[TO DO]: Restate the data exactly as given and keep the pictures out.

(Version comparison data)
■ ■ ■ ■ ■ ■ ■

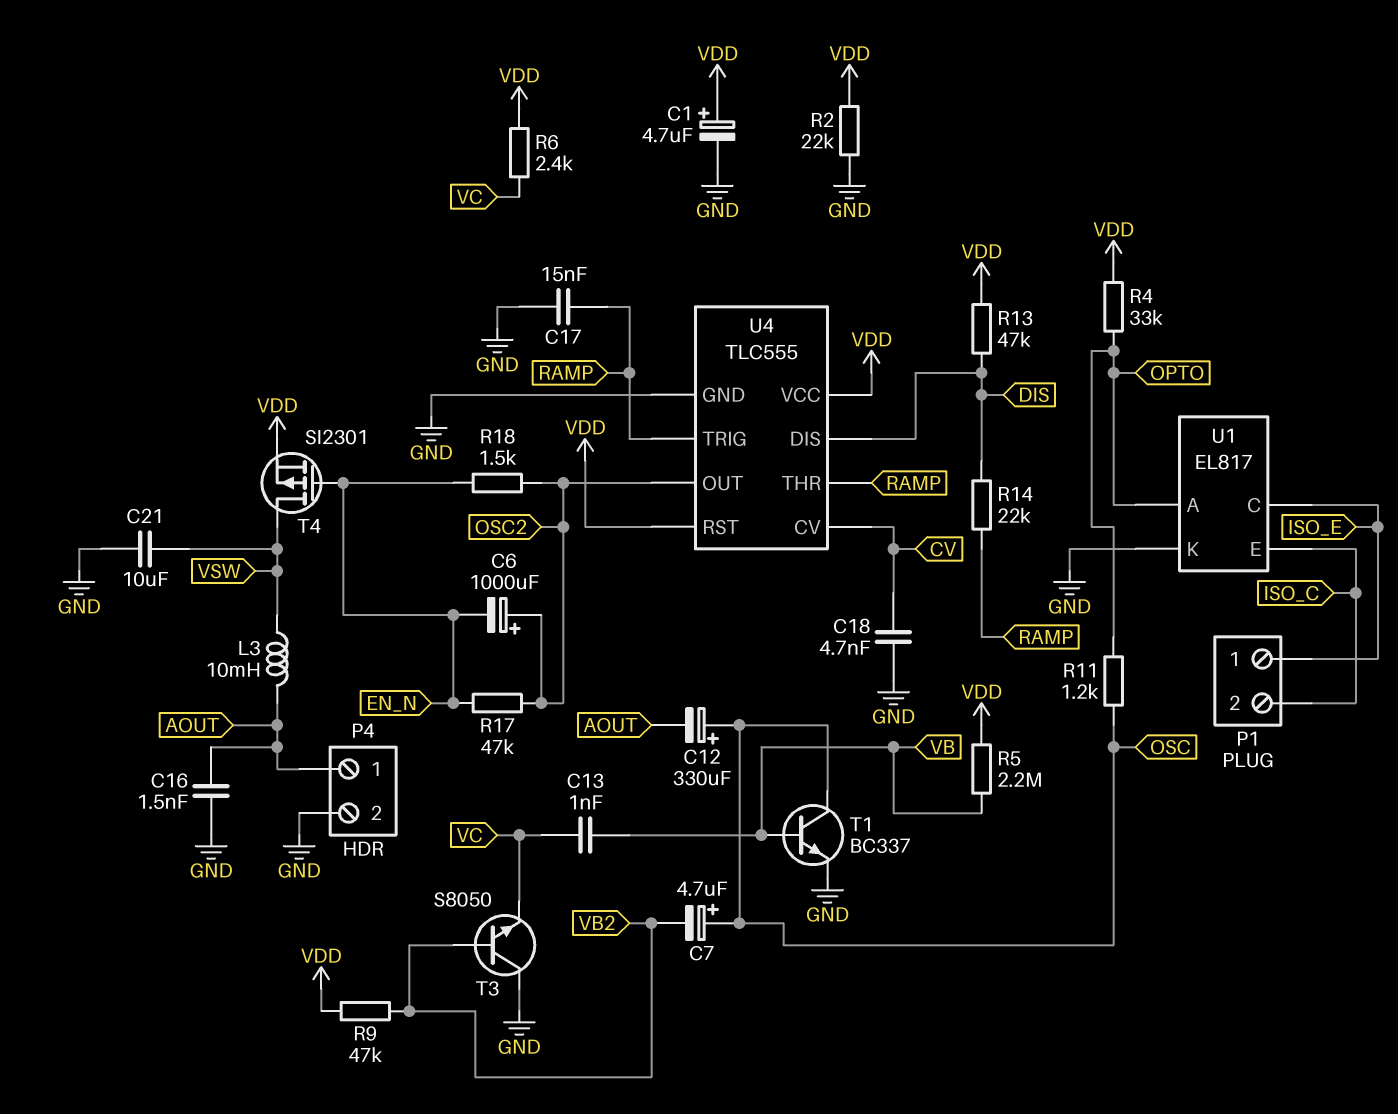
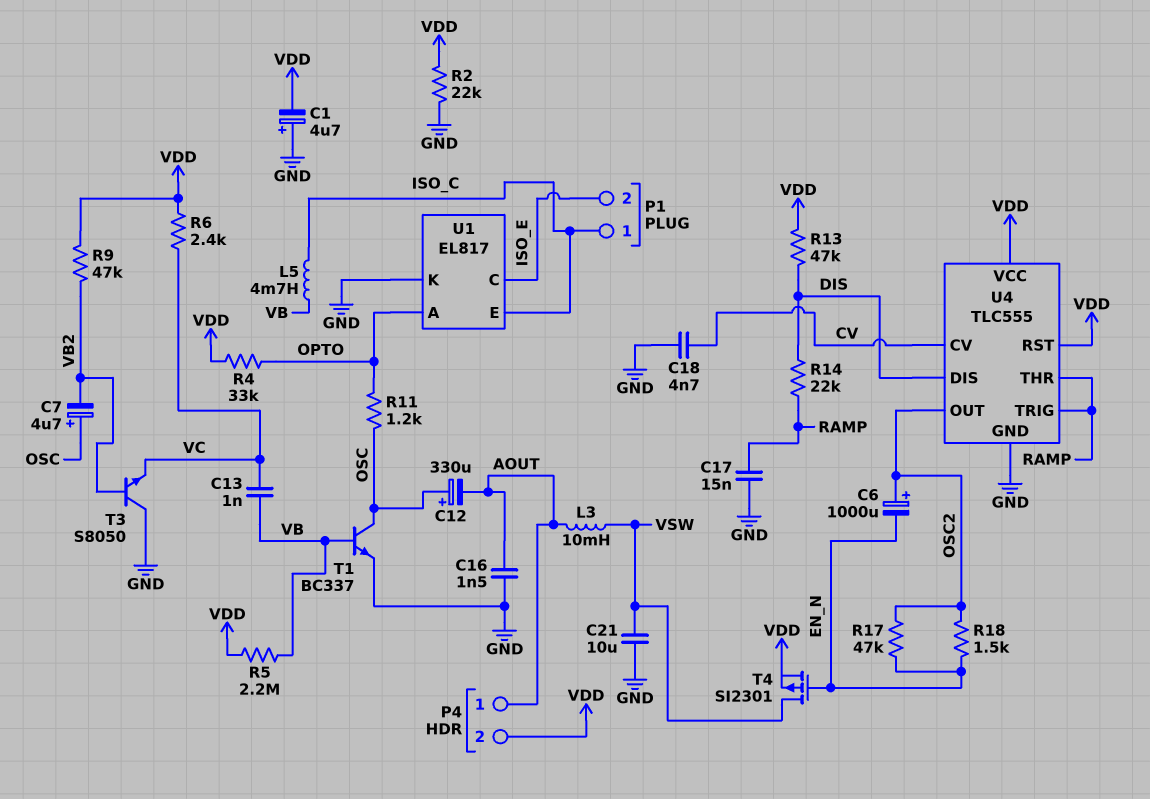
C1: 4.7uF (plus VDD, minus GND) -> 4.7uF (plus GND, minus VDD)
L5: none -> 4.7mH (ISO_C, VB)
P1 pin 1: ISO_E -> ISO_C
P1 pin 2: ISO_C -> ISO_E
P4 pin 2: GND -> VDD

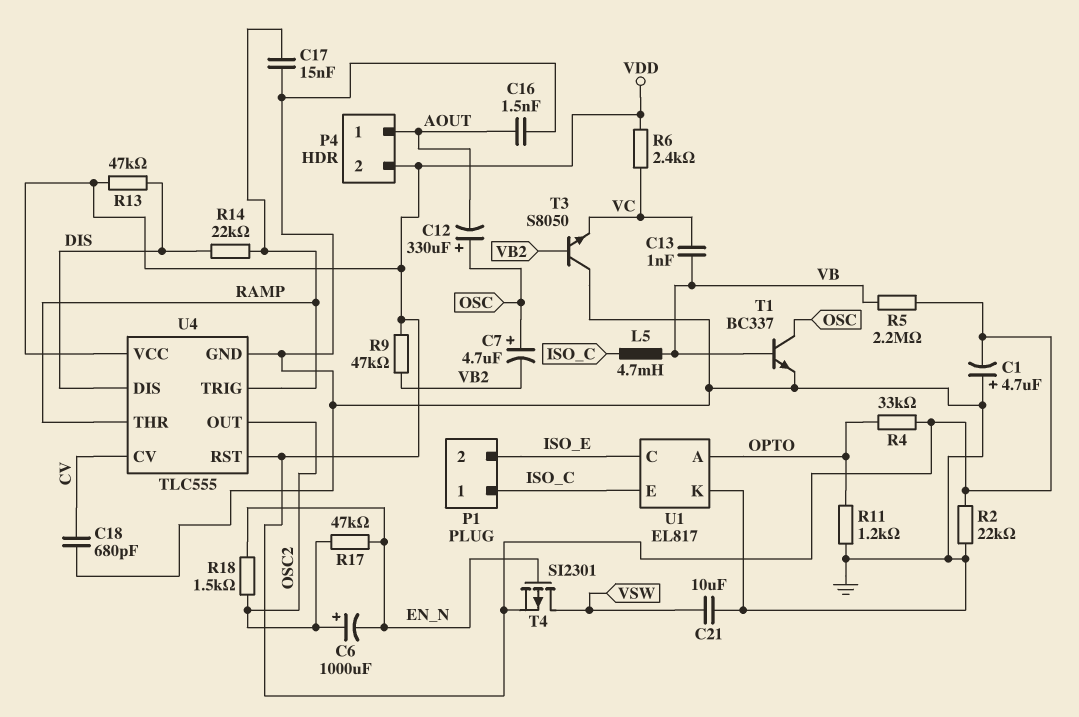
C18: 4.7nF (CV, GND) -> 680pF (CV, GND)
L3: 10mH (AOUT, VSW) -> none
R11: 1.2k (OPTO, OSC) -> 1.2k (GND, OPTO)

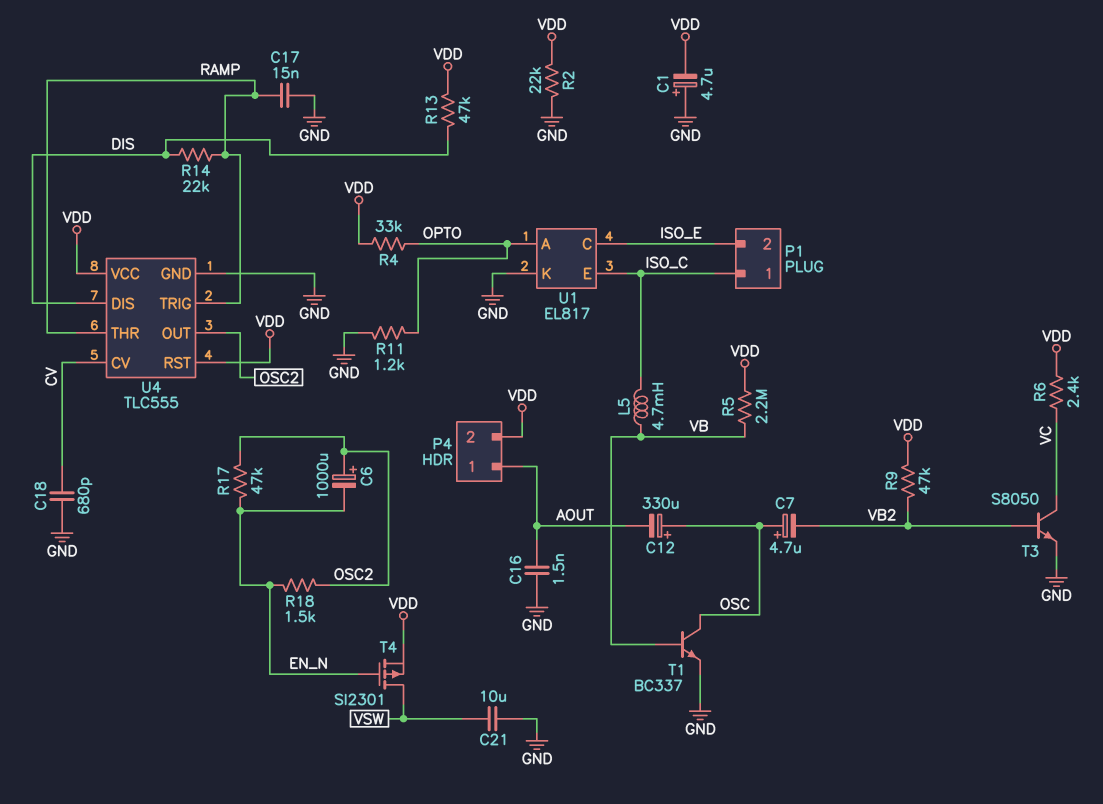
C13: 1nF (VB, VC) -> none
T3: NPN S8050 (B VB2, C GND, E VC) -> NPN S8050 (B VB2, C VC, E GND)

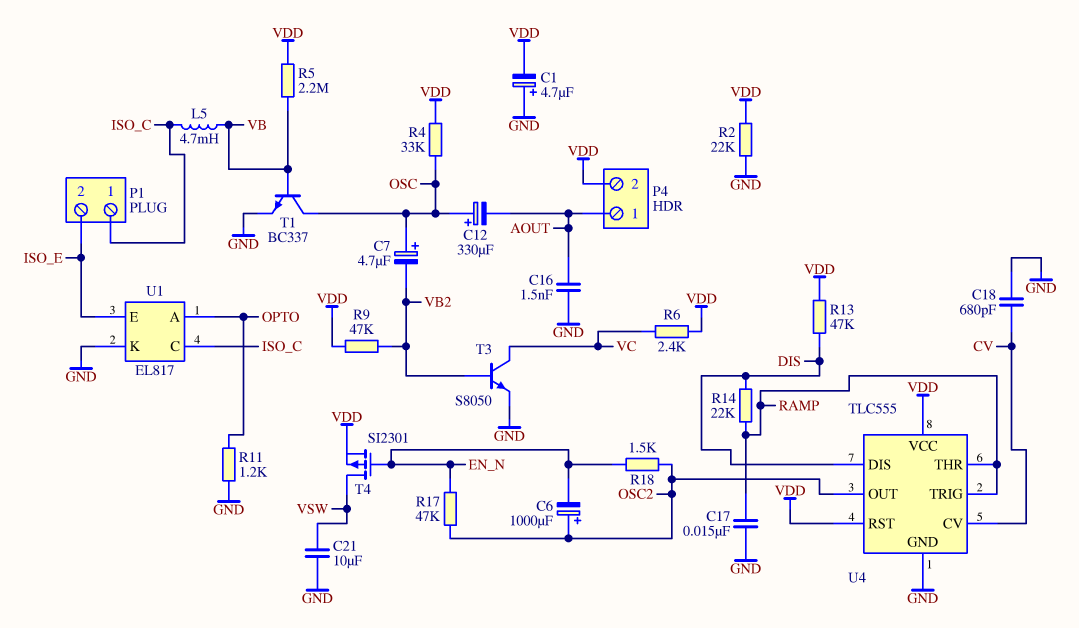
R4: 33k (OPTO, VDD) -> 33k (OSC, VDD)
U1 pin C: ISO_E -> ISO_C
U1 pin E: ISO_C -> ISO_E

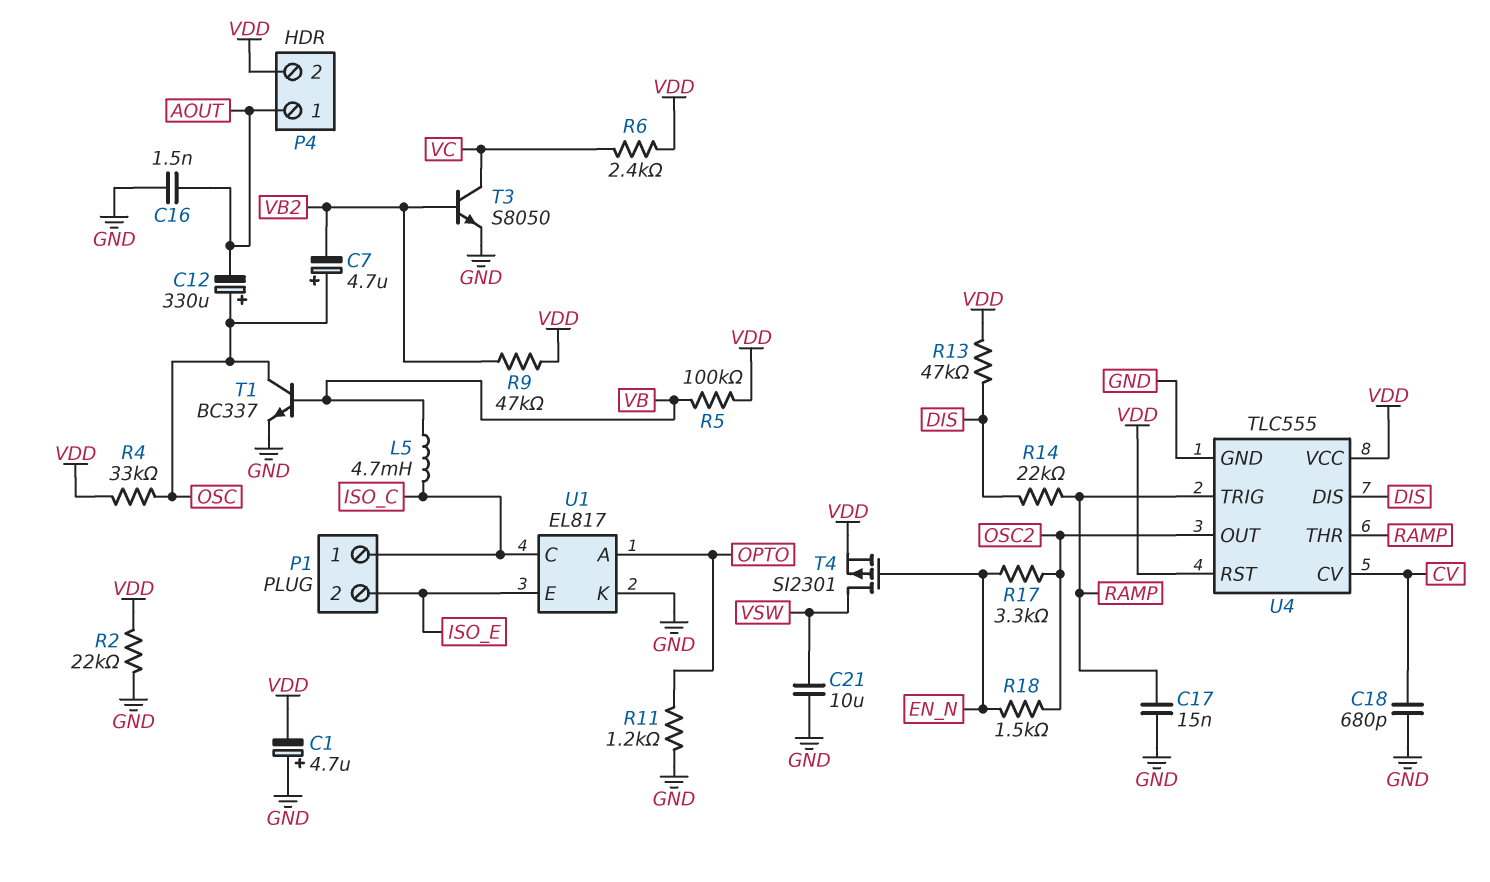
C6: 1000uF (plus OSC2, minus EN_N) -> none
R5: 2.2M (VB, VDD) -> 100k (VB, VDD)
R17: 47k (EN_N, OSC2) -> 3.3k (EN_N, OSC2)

■ ■ ■ ■ ■ ■ ■

[ANSWER BOX]:
C1: 4.7uF (plus VDD, minus GND) -> 4.7uF (plus GND, minus VDD)
L5: none -> 4.7mH (ISO_C, VB)
P1 pin 1: ISO_E -> ISO_C
P1 pin 2: ISO_C -> ISO_E
P4 pin 2: GND -> VDD

C18: 4.7nF (CV, GND) -> 680pF (CV, GND)
L3: 10mH (AOUT, VSW) -> none
R11: 1.2k (OPTO, OSC) -> 1.2k (GND, OPTO)

C13: 1nF (VB, VC) -> none
T3: NPN S8050 (B VB2, C GND, E VC) -> NPN S8050 (B VB2, C VC, E GND)

R4: 33k (OPTO, VDD) -> 33k (OSC, VDD)
U1 pin C: ISO_E -> ISO_C
U1 pin E: ISO_C -> ISO_E

C6: 1000uF (plus OSC2, minus EN_N) -> none
R5: 2.2M (VB, VDD) -> 100k (VB, VDD)
R17: 47k (EN_N, OSC2) -> 3.3k (EN_N, OSC2)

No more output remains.